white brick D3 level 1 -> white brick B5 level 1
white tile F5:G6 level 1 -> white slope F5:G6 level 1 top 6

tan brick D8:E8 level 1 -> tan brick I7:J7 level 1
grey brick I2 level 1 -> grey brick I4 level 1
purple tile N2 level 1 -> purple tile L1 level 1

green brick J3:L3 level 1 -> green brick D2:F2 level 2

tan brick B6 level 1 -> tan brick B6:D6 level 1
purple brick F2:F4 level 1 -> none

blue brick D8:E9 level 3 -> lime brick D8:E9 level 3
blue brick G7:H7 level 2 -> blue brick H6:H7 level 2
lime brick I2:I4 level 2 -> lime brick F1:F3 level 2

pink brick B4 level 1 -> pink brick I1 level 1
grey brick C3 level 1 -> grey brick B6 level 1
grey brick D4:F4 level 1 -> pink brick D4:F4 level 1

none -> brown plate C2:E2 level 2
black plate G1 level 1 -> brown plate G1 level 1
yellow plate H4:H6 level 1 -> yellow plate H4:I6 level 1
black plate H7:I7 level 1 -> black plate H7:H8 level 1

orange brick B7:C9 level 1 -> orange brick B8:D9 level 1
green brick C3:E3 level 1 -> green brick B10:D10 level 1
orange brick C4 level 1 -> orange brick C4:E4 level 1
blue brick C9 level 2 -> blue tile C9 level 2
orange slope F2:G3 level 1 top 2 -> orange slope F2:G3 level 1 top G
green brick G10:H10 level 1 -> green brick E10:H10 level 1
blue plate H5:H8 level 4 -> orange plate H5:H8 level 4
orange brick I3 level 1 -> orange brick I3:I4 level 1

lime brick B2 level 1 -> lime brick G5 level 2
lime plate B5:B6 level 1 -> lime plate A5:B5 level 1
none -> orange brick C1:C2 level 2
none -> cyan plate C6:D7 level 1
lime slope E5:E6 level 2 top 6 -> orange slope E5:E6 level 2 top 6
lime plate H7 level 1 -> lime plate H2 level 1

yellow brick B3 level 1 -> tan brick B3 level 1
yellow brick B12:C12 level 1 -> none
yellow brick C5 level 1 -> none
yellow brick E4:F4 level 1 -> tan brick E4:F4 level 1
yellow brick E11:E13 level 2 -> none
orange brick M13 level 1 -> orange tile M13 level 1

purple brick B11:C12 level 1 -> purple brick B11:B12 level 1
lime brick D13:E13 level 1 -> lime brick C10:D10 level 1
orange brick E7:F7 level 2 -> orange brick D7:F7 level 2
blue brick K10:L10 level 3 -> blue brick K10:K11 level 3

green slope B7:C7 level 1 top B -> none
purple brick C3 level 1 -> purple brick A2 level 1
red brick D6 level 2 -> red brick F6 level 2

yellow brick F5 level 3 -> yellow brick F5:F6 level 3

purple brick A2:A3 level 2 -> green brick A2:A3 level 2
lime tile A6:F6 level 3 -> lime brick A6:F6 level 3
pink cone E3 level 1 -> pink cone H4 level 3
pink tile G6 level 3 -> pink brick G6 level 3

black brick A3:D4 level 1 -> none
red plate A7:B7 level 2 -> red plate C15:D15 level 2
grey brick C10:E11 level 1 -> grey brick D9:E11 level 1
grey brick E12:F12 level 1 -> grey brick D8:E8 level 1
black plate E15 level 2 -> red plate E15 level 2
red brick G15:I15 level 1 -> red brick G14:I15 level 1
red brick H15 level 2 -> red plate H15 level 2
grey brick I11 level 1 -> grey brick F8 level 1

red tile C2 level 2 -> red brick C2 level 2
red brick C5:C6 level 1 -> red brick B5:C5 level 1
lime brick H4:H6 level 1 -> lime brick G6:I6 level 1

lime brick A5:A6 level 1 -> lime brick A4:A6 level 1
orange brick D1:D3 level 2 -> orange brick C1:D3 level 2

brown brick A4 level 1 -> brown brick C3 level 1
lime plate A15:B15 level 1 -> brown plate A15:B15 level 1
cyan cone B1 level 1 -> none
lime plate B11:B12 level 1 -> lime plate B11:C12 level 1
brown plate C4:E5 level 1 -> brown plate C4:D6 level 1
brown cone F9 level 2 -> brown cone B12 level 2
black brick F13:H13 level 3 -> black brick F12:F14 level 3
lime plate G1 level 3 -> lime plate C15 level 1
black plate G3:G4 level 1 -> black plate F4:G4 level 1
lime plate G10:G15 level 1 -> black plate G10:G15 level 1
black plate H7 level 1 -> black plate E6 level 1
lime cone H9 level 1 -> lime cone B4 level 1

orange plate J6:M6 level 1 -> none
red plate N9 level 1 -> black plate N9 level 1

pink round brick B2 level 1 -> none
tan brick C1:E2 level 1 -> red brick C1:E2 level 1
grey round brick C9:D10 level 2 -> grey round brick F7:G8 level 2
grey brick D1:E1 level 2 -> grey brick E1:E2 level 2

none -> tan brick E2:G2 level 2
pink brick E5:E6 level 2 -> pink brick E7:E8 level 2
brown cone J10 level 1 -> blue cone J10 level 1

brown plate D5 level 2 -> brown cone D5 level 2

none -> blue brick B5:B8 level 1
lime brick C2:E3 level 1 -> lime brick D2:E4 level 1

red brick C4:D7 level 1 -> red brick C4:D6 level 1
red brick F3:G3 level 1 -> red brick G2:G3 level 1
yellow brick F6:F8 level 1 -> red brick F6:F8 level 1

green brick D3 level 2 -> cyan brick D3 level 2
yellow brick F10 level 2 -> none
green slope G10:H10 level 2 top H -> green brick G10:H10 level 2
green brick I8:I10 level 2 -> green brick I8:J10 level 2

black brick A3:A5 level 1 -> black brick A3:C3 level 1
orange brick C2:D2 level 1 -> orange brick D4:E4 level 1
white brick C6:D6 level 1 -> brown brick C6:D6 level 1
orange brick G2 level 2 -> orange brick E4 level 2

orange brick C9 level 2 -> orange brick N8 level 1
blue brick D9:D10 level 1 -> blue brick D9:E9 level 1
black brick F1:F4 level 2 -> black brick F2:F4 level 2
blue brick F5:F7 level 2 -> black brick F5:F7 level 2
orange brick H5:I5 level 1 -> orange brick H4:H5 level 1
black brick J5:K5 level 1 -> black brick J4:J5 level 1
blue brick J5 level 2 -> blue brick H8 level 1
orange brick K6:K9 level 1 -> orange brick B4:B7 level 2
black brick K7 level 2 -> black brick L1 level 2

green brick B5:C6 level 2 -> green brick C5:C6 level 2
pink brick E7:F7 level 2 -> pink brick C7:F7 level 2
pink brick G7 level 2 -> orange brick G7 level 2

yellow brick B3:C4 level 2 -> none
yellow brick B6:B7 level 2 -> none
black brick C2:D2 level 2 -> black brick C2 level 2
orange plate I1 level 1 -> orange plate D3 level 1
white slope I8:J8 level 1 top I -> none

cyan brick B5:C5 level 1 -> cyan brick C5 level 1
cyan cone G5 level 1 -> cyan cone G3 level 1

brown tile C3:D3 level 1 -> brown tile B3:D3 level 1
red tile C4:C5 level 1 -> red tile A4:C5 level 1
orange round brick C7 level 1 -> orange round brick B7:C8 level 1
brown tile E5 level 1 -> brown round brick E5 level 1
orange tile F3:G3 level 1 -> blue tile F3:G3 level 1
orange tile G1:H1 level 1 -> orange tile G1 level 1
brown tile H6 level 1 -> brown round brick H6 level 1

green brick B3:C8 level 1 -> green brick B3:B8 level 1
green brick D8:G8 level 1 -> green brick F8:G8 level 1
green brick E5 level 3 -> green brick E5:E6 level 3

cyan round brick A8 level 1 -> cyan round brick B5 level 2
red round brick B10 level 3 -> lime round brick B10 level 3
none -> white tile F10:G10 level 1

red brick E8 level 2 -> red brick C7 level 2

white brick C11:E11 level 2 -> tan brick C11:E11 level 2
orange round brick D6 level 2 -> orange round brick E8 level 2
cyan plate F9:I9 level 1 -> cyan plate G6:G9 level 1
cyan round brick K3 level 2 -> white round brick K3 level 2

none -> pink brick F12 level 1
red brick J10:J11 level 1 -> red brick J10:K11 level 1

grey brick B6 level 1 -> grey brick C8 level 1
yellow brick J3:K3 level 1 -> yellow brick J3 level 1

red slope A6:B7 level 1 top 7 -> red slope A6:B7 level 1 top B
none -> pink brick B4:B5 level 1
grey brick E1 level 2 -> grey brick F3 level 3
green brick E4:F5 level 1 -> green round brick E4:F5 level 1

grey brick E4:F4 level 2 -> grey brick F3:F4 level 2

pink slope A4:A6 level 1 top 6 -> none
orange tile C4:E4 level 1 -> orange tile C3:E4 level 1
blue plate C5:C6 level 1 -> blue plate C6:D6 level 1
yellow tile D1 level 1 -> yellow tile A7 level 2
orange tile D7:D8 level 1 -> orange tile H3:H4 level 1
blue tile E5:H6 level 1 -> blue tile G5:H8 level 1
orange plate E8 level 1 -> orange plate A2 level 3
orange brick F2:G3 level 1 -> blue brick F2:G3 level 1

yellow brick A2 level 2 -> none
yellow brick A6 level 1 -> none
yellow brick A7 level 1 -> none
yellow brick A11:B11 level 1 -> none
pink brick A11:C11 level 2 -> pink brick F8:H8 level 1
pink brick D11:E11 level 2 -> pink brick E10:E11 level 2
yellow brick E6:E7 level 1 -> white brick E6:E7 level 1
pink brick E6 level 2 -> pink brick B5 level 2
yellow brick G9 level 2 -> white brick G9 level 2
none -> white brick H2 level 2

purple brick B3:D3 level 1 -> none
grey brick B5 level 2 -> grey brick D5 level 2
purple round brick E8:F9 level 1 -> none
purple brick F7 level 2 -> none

•••••

● What to work on: Everything above from the line with "yellow brick F10 level 2 -> none" to the line with "green brick B3:C8", both included, must be repeated exactly, and nothing outside that range.

● Task solution:
yellow brick F10 level 2 -> none
green slope G10:H10 level 2 top H -> green brick G10:H10 level 2
green brick I8:I10 level 2 -> green brick I8:J10 level 2

black brick A3:A5 level 1 -> black brick A3:C3 level 1
orange brick C2:D2 level 1 -> orange brick D4:E4 level 1
white brick C6:D6 level 1 -> brown brick C6:D6 level 1
orange brick G2 level 2 -> orange brick E4 level 2

orange brick C9 level 2 -> orange brick N8 level 1
blue brick D9:D10 level 1 -> blue brick D9:E9 level 1
black brick F1:F4 level 2 -> black brick F2:F4 level 2
blue brick F5:F7 level 2 -> black brick F5:F7 level 2
orange brick H5:I5 level 1 -> orange brick H4:H5 level 1
black brick J5:K5 level 1 -> black brick J4:J5 level 1
blue brick J5 level 2 -> blue brick H8 level 1
orange brick K6:K9 level 1 -> orange brick B4:B7 level 2
black brick K7 level 2 -> black brick L1 level 2

green brick B5:C6 level 2 -> green brick C5:C6 level 2
pink brick E7:F7 level 2 -> pink brick C7:F7 level 2
pink brick G7 level 2 -> orange brick G7 level 2

yellow brick B3:C4 level 2 -> none
yellow brick B6:B7 level 2 -> none
black brick C2:D2 level 2 -> black brick C2 level 2
orange plate I1 level 1 -> orange plate D3 level 1
white slope I8:J8 level 1 top I -> none

cyan brick B5:C5 level 1 -> cyan brick C5 level 1
cyan cone G5 level 1 -> cyan cone G3 level 1

brown tile C3:D3 level 1 -> brown tile B3:D3 level 1
red tile C4:C5 level 1 -> red tile A4:C5 level 1
orange round brick C7 level 1 -> orange round brick B7:C8 level 1
brown tile E5 level 1 -> brown round brick E5 level 1
orange tile F3:G3 level 1 -> blue tile F3:G3 level 1
orange tile G1:H1 level 1 -> orange tile G1 level 1
brown tile H6 level 1 -> brown round brick H6 level 1

green brick B3:C8 level 1 -> green brick B3:B8 level 1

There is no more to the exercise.